> [Brief]
Restate the full set of records exactly, without adding or dropping a word.
[[ Data open ]]
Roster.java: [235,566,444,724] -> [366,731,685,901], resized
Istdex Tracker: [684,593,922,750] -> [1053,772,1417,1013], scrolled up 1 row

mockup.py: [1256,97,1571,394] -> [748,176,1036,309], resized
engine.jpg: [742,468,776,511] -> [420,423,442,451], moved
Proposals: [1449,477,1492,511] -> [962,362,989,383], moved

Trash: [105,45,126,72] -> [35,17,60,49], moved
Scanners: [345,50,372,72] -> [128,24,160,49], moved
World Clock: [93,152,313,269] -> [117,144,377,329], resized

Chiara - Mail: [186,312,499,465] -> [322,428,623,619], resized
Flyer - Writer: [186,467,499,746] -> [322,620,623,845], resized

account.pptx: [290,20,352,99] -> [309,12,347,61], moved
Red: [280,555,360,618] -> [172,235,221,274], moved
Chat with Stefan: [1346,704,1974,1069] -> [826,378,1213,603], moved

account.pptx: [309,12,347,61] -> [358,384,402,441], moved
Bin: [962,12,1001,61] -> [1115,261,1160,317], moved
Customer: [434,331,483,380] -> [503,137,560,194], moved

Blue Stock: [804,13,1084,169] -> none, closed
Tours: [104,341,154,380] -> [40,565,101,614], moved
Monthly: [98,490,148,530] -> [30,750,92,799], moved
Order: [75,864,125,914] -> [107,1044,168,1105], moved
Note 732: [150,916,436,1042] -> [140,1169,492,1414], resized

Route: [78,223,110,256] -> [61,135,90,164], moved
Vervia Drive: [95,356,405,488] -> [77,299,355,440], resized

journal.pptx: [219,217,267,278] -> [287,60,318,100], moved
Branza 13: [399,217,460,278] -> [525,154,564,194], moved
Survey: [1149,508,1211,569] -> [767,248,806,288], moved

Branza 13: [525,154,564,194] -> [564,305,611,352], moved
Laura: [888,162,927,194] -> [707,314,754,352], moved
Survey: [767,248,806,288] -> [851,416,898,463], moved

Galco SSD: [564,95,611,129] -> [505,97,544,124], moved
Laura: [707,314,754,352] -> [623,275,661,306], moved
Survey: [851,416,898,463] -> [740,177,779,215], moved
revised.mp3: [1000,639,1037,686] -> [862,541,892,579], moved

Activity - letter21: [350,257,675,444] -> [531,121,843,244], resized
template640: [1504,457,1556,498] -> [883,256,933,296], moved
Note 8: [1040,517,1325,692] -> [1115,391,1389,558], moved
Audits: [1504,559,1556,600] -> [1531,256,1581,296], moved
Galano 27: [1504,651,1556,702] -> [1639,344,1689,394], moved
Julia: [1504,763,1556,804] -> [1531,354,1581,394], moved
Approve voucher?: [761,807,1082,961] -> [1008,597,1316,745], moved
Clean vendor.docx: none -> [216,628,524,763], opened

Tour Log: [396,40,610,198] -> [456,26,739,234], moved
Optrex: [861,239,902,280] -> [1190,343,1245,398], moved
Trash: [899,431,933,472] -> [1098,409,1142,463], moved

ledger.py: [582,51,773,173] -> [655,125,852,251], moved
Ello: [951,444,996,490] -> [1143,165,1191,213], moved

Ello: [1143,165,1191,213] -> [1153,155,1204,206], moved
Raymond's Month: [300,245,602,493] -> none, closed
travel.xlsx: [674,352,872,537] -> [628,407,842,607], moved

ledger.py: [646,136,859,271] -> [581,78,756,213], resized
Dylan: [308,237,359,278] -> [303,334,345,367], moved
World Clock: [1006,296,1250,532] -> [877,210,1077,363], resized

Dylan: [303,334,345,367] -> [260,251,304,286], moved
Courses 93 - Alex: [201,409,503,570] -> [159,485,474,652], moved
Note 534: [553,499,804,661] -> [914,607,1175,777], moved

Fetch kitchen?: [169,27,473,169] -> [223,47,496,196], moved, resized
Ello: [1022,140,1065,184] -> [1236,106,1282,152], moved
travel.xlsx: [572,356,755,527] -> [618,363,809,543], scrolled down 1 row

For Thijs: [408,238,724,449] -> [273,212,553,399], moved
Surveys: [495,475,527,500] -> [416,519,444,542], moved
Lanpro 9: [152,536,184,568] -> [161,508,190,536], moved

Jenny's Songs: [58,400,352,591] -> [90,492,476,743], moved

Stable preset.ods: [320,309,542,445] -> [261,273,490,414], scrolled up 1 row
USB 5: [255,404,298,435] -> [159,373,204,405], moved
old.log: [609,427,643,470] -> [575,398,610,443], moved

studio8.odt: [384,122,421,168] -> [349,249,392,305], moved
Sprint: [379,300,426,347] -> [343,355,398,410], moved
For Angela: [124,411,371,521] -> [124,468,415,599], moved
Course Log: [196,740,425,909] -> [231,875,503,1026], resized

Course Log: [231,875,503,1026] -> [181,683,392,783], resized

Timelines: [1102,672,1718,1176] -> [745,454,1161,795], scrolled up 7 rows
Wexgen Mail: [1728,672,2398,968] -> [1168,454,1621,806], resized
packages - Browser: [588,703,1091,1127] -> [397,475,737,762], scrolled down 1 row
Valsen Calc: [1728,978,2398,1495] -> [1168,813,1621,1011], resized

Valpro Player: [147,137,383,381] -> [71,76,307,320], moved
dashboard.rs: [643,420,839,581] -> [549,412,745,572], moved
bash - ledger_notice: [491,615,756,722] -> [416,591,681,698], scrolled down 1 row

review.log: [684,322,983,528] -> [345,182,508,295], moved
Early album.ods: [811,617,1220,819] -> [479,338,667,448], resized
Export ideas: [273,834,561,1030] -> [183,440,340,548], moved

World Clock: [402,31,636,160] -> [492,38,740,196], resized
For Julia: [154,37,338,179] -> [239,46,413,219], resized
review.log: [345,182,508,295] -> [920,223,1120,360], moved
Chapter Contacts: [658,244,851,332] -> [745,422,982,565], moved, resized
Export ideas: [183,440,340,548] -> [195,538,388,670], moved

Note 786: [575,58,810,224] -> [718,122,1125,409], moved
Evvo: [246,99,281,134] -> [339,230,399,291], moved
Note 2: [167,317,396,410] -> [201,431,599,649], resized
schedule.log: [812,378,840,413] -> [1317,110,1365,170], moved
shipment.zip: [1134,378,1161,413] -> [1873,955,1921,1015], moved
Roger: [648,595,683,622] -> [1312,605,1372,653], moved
[[ Data closed ]]
> [Response]
Roster.java: [235,566,444,724] -> [366,731,685,901], resized
Istdex Tracker: [684,593,922,750] -> [1053,772,1417,1013], scrolled up 1 row

mockup.py: [1256,97,1571,394] -> [748,176,1036,309], resized
engine.jpg: [742,468,776,511] -> [420,423,442,451], moved
Proposals: [1449,477,1492,511] -> [962,362,989,383], moved

Trash: [105,45,126,72] -> [35,17,60,49], moved
Scanners: [345,50,372,72] -> [128,24,160,49], moved
World Clock: [93,152,313,269] -> [117,144,377,329], resized

Chiara - Mail: [186,312,499,465] -> [322,428,623,619], resized
Flyer - Writer: [186,467,499,746] -> [322,620,623,845], resized

account.pptx: [290,20,352,99] -> [309,12,347,61], moved
Red: [280,555,360,618] -> [172,235,221,274], moved
Chat with Stefan: [1346,704,1974,1069] -> [826,378,1213,603], moved

account.pptx: [309,12,347,61] -> [358,384,402,441], moved
Bin: [962,12,1001,61] -> [1115,261,1160,317], moved
Customer: [434,331,483,380] -> [503,137,560,194], moved

Blue Stock: [804,13,1084,169] -> none, closed
Tours: [104,341,154,380] -> [40,565,101,614], moved
Monthly: [98,490,148,530] -> [30,750,92,799], moved
Order: [75,864,125,914] -> [107,1044,168,1105], moved
Note 732: [150,916,436,1042] -> [140,1169,492,1414], resized

Route: [78,223,110,256] -> [61,135,90,164], moved
Vervia Drive: [95,356,405,488] -> [77,299,355,440], resized

journal.pptx: [219,217,267,278] -> [287,60,318,100], moved
Branza 13: [399,217,460,278] -> [525,154,564,194], moved
Survey: [1149,508,1211,569] -> [767,248,806,288], moved

Branza 13: [525,154,564,194] -> [564,305,611,352], moved
Laura: [888,162,927,194] -> [707,314,754,352], moved
Survey: [767,248,806,288] -> [851,416,898,463], moved

Galco SSD: [564,95,611,129] -> [505,97,544,124], moved
Laura: [707,314,754,352] -> [623,275,661,306], moved
Survey: [851,416,898,463] -> [740,177,779,215], moved
revised.mp3: [1000,639,1037,686] -> [862,541,892,579], moved

Activity - letter21: [350,257,675,444] -> [531,121,843,244], resized
template640: [1504,457,1556,498] -> [883,256,933,296], moved
Note 8: [1040,517,1325,692] -> [1115,391,1389,558], moved
Audits: [1504,559,1556,600] -> [1531,256,1581,296], moved
Galano 27: [1504,651,1556,702] -> [1639,344,1689,394], moved
Julia: [1504,763,1556,804] -> [1531,354,1581,394], moved
Approve voucher?: [761,807,1082,961] -> [1008,597,1316,745], moved
Clean vendor.docx: none -> [216,628,524,763], opened

Tour Log: [396,40,610,198] -> [456,26,739,234], moved
Optrex: [861,239,902,280] -> [1190,343,1245,398], moved
Trash: [899,431,933,472] -> [1098,409,1142,463], moved

ledger.py: [582,51,773,173] -> [655,125,852,251], moved
Ello: [951,444,996,490] -> [1143,165,1191,213], moved

Ello: [1143,165,1191,213] -> [1153,155,1204,206], moved
Raymond's Month: [300,245,602,493] -> none, closed
travel.xlsx: [674,352,872,537] -> [628,407,842,607], moved

ledger.py: [646,136,859,271] -> [581,78,756,213], resized
Dylan: [308,237,359,278] -> [303,334,345,367], moved
World Clock: [1006,296,1250,532] -> [877,210,1077,363], resized

Dylan: [303,334,345,367] -> [260,251,304,286], moved
Courses 93 - Alex: [201,409,503,570] -> [159,485,474,652], moved
Note 534: [553,499,804,661] -> [914,607,1175,777], moved

Fetch kitchen?: [169,27,473,169] -> [223,47,496,196], moved, resized
Ello: [1022,140,1065,184] -> [1236,106,1282,152], moved
travel.xlsx: [572,356,755,527] -> [618,363,809,543], scrolled down 1 row

For Thijs: [408,238,724,449] -> [273,212,553,399], moved
Surveys: [495,475,527,500] -> [416,519,444,542], moved
Lanpro 9: [152,536,184,568] -> [161,508,190,536], moved

Jenny's Songs: [58,400,352,591] -> [90,492,476,743], moved

Stable preset.ods: [320,309,542,445] -> [261,273,490,414], scrolled up 1 row
USB 5: [255,404,298,435] -> [159,373,204,405], moved
old.log: [609,427,643,470] -> [575,398,610,443], moved

studio8.odt: [384,122,421,168] -> [349,249,392,305], moved
Sprint: [379,300,426,347] -> [343,355,398,410], moved
For Angela: [124,411,371,521] -> [124,468,415,599], moved
Course Log: [196,740,425,909] -> [231,875,503,1026], resized

Course Log: [231,875,503,1026] -> [181,683,392,783], resized

Timelines: [1102,672,1718,1176] -> [745,454,1161,795], scrolled up 7 rows
Wexgen Mail: [1728,672,2398,968] -> [1168,454,1621,806], resized
packages - Browser: [588,703,1091,1127] -> [397,475,737,762], scrolled down 1 row
Valsen Calc: [1728,978,2398,1495] -> [1168,813,1621,1011], resized

Valpro Player: [147,137,383,381] -> [71,76,307,320], moved
dashboard.rs: [643,420,839,581] -> [549,412,745,572], moved
bash - ledger_notice: [491,615,756,722] -> [416,591,681,698], scrolled down 1 row

review.log: [684,322,983,528] -> [345,182,508,295], moved
Early album.ods: [811,617,1220,819] -> [479,338,667,448], resized
Export ideas: [273,834,561,1030] -> [183,440,340,548], moved

World Clock: [402,31,636,160] -> [492,38,740,196], resized
For Julia: [154,37,338,179] -> [239,46,413,219], resized
review.log: [345,182,508,295] -> [920,223,1120,360], moved
Chapter Contacts: [658,244,851,332] -> [745,422,982,565], moved, resized
Export ideas: [183,440,340,548] -> [195,538,388,670], moved

Note 786: [575,58,810,224] -> [718,122,1125,409], moved
Evvo: [246,99,281,134] -> [339,230,399,291], moved
Note 2: [167,317,396,410] -> [201,431,599,649], resized
schedule.log: [812,378,840,413] -> [1317,110,1365,170], moved
shipment.zip: [1134,378,1161,413] -> [1873,955,1921,1015], moved
Roger: [648,595,683,622] -> [1312,605,1372,653], moved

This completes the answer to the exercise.